Exercise » The expected result is a word-for-word copy of the entries, minus any pictures.
——
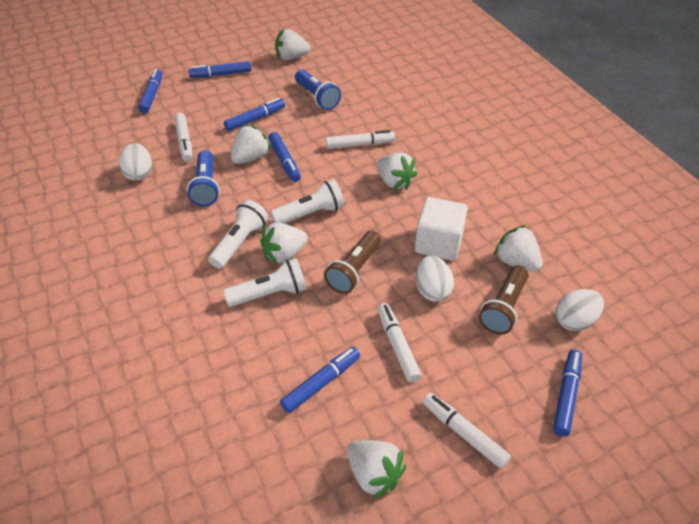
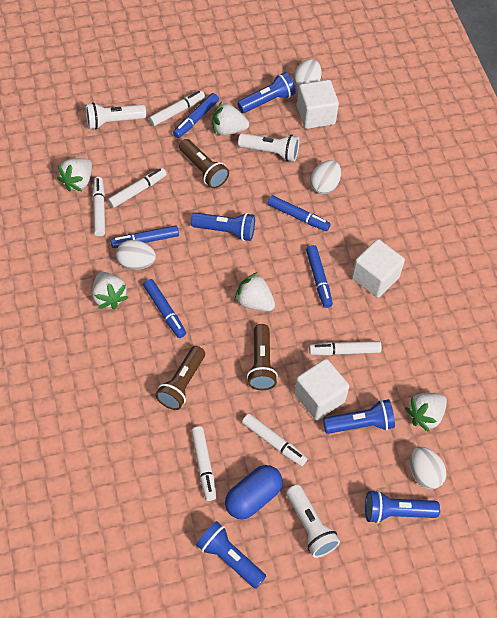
blue capsule: 0 -> 1
blue flashlight: 2 -> 5
blue marker: 6 -> 5
brown flashlight: 2 -> 3
white cube: 1 -> 3
white egg: 3 -> 4
white marker: 4 -> 6
white strawberry: 6 -> 5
——
Answer section »
blue capsule: 0 -> 1
blue flashlight: 2 -> 5
blue marker: 6 -> 5
brown flashlight: 2 -> 3
white cube: 1 -> 3
white egg: 3 -> 4
white marker: 4 -> 6
white strawberry: 6 -> 5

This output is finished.